Show each line of the entries below in which the word "fork" appears.

━━ Material supplied ━━

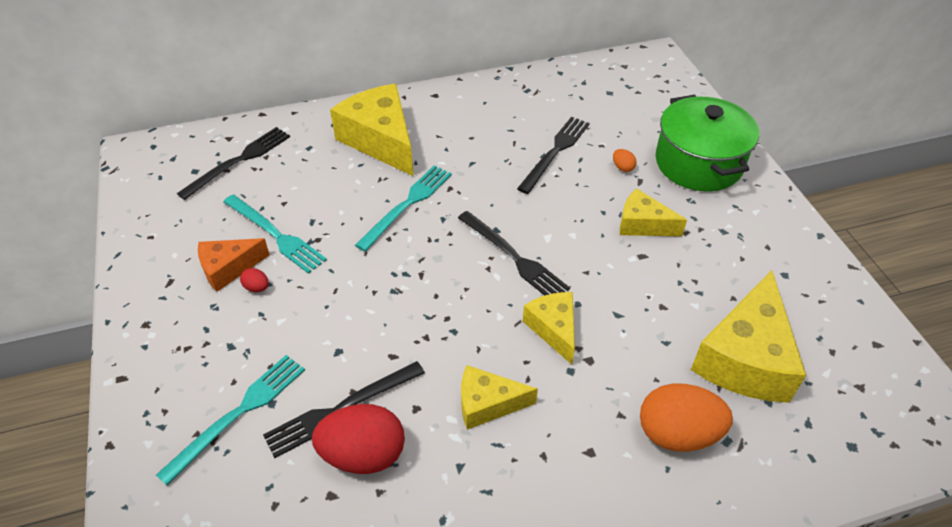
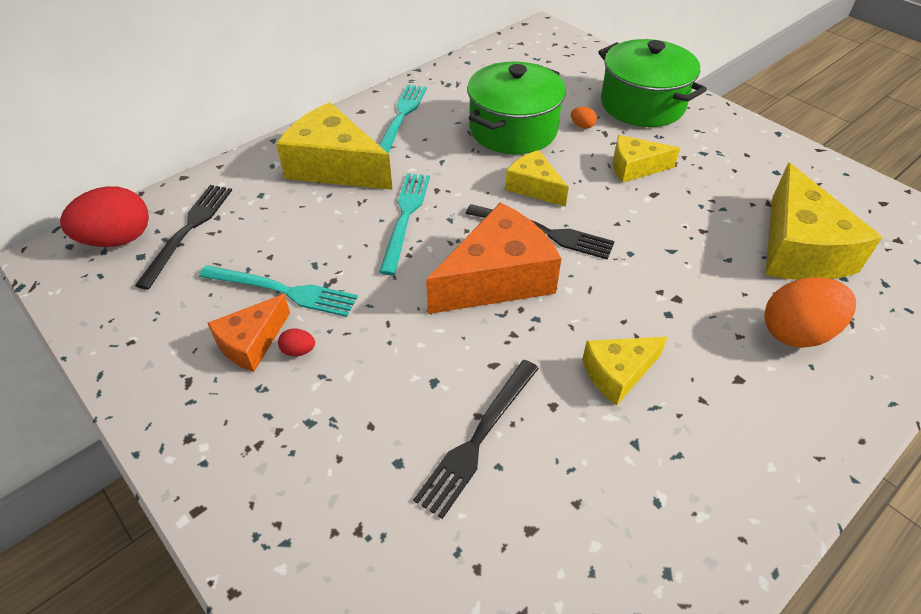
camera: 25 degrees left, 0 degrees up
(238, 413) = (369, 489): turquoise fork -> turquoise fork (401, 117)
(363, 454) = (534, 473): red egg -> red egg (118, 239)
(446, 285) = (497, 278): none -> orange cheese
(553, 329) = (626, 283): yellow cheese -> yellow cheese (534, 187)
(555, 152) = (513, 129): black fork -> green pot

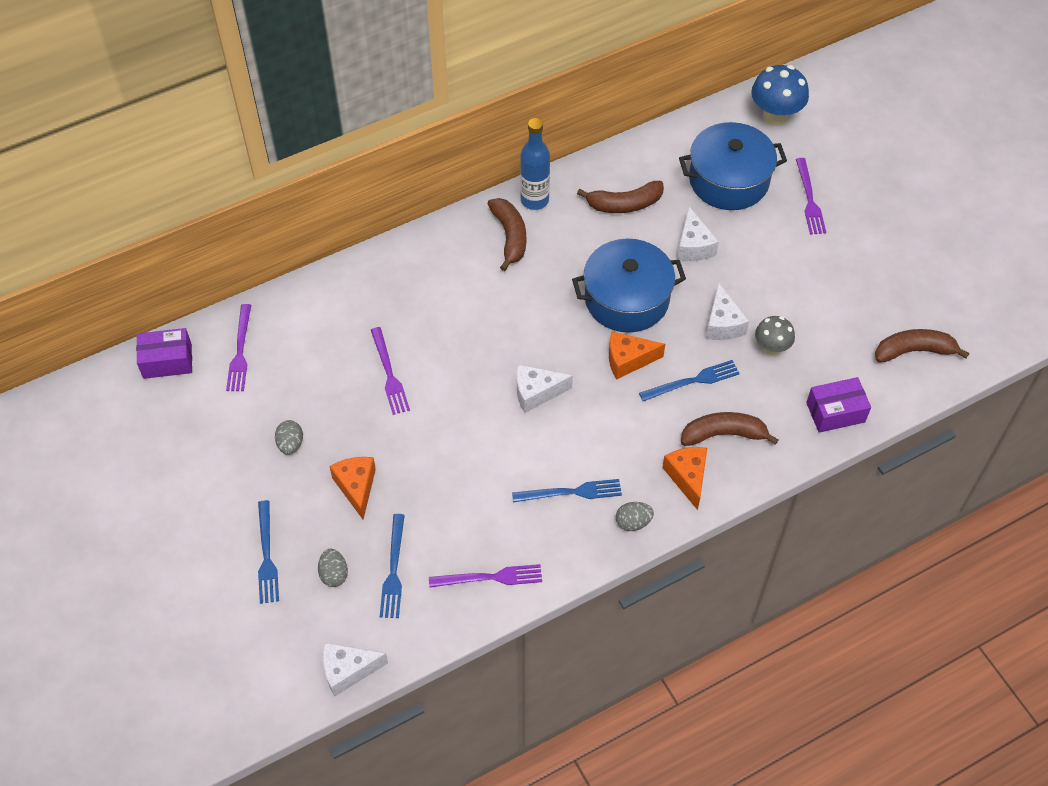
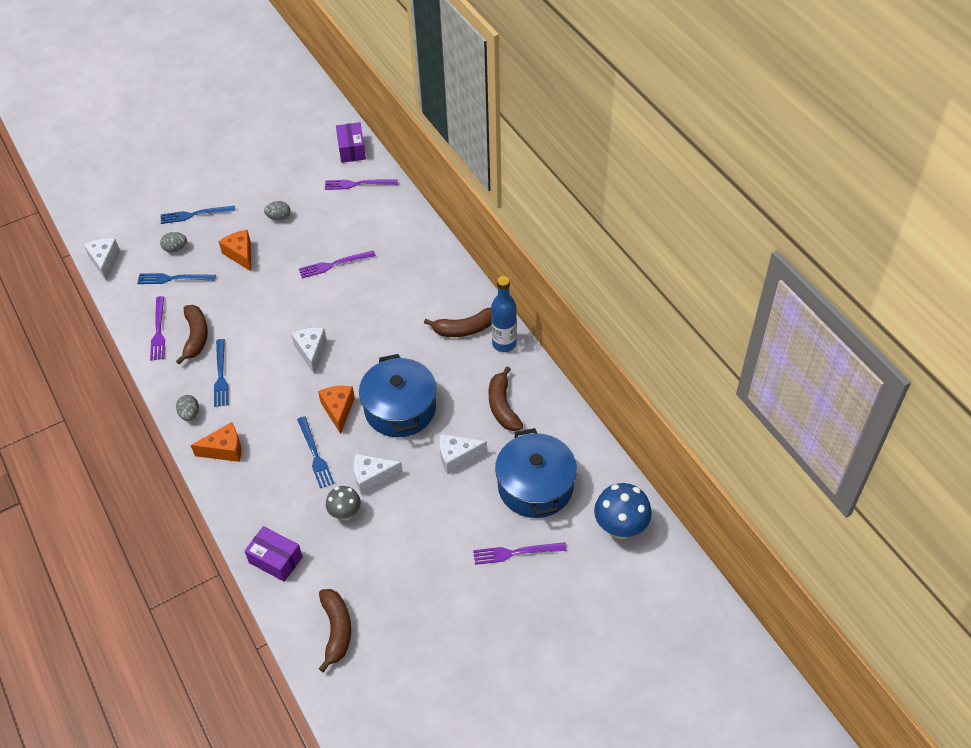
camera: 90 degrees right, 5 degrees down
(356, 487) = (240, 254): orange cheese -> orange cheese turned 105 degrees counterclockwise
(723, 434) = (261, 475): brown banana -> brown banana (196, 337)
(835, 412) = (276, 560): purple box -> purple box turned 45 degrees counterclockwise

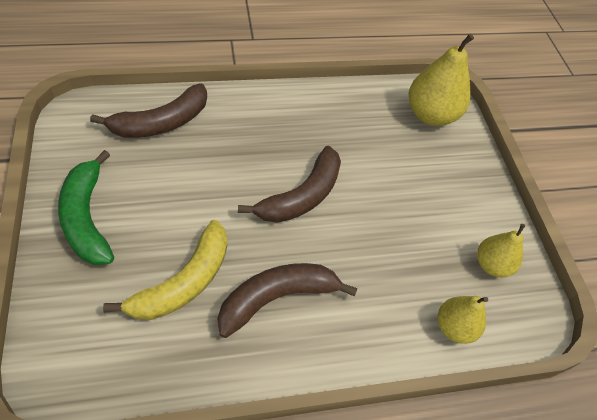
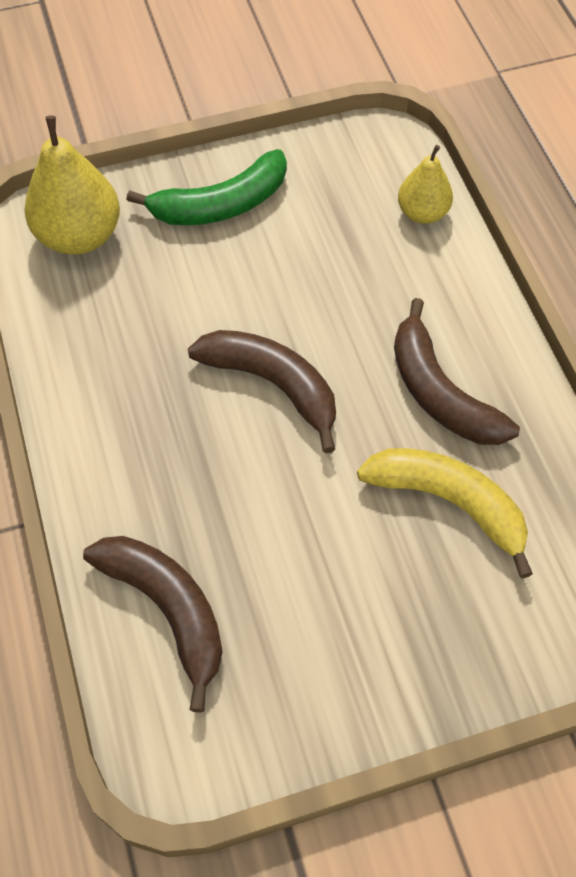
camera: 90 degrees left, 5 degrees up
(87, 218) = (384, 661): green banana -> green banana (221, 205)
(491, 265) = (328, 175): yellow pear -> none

━━━

= Solution for this exercise =
(238, 413) = (369, 489): turquoise fork -> turquoise fork (401, 117)
(555, 152) = (513, 129): black fork -> green pot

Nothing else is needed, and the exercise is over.